- _WORK REQUEST_
Set out exactly every line of the entries below, starting at the line that holds "none -> blue brick C4 level 1" and stopping after the line that holds "none -> tan brick B7:B8 level 1".

- _MATERIAL PROVIDED_

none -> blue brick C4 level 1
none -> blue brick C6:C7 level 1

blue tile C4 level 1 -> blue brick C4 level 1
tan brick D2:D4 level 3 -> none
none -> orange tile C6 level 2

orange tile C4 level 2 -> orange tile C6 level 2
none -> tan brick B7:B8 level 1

...

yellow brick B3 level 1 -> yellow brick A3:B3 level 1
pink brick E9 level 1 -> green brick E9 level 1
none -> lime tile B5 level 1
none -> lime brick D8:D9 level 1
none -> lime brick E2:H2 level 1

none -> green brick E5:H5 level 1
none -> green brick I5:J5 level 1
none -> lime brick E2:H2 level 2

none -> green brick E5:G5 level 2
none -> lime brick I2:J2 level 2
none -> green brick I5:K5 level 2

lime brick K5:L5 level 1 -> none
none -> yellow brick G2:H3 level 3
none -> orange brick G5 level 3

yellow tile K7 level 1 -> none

---

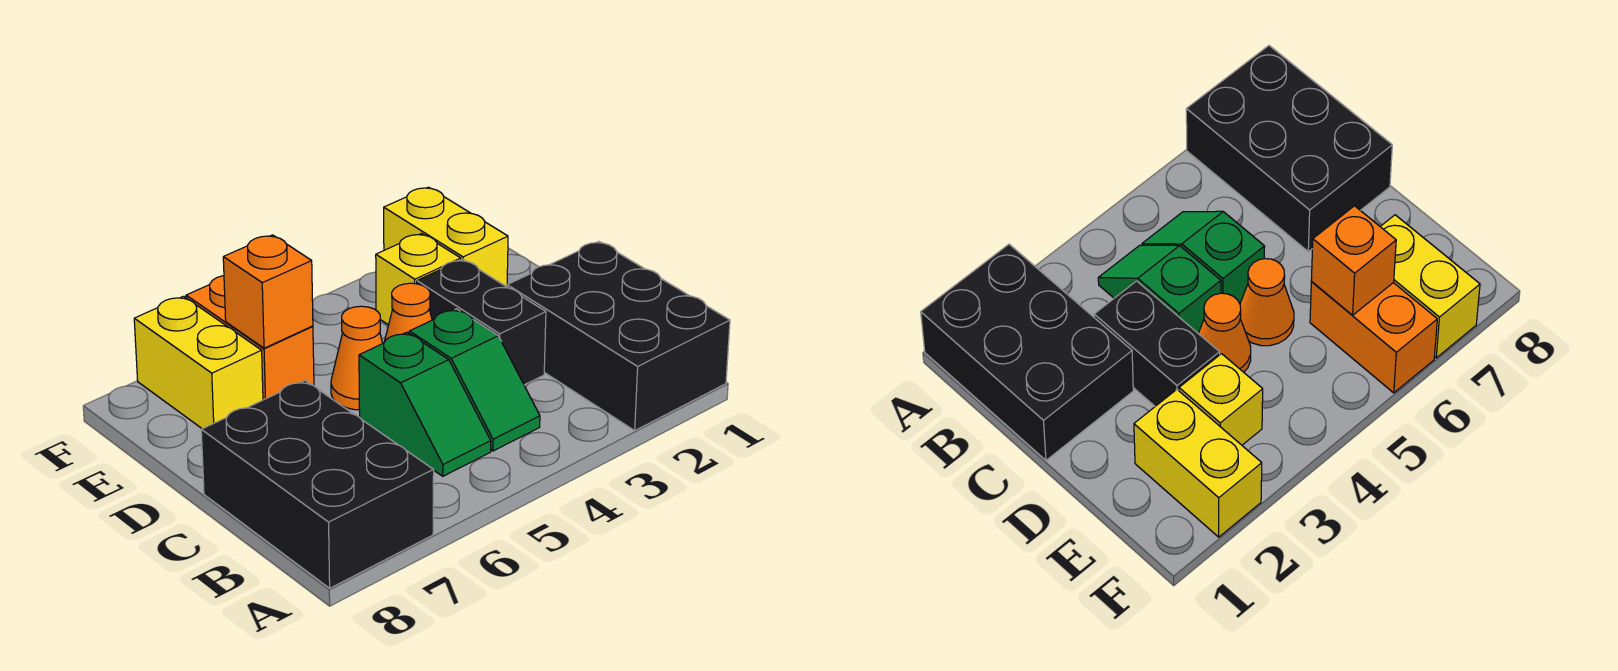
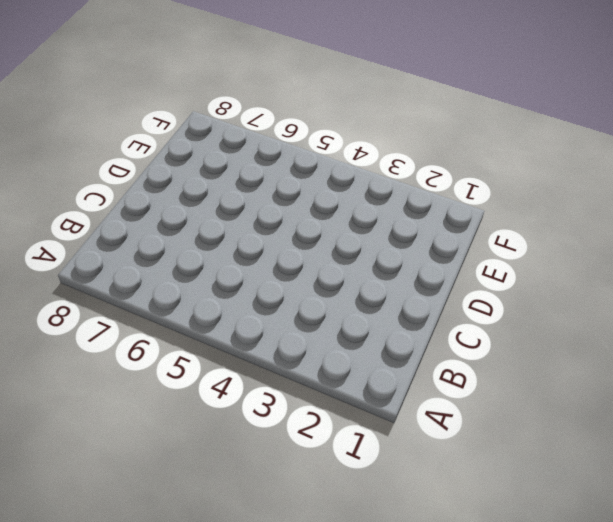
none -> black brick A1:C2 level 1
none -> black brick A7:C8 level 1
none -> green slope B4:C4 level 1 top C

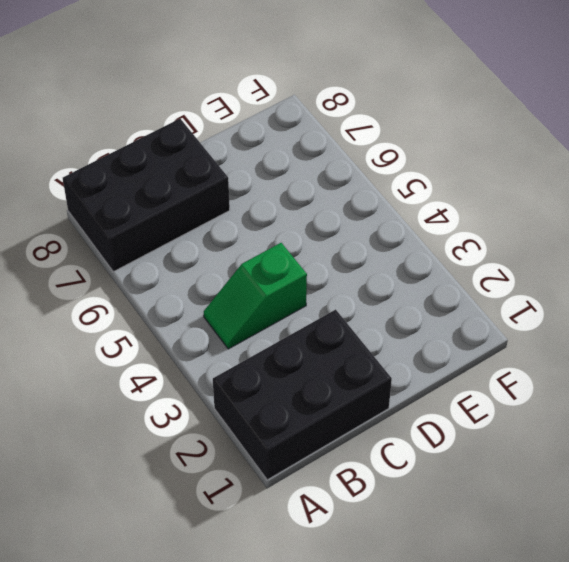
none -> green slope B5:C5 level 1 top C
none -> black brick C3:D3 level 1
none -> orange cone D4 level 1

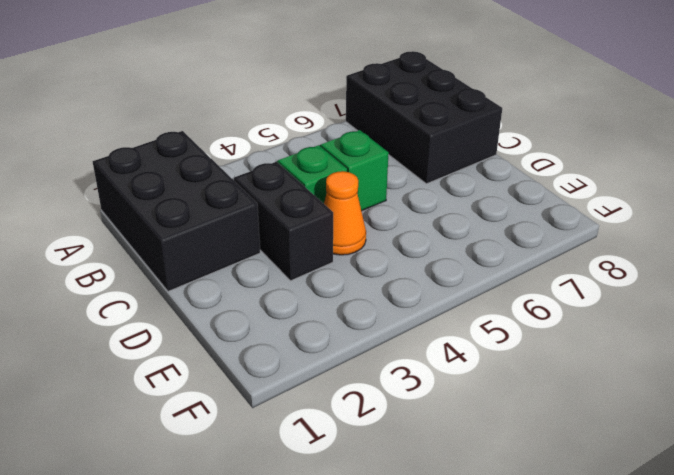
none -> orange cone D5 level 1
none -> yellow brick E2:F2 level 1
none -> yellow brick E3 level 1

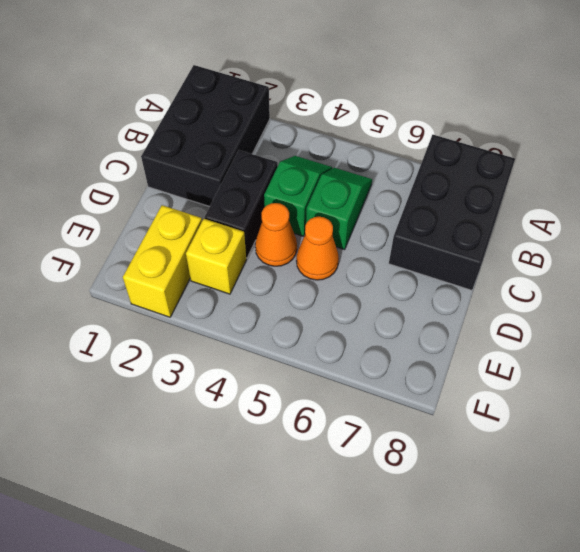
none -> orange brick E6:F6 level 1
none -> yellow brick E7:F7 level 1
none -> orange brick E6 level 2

- _OUTPUT FOR THIS TASK_
none -> blue brick C4 level 1
none -> blue brick C6:C7 level 1

blue tile C4 level 1 -> blue brick C4 level 1
tan brick D2:D4 level 3 -> none
none -> orange tile C6 level 2

orange tile C4 level 2 -> orange tile C6 level 2
none -> tan brick B7:B8 level 1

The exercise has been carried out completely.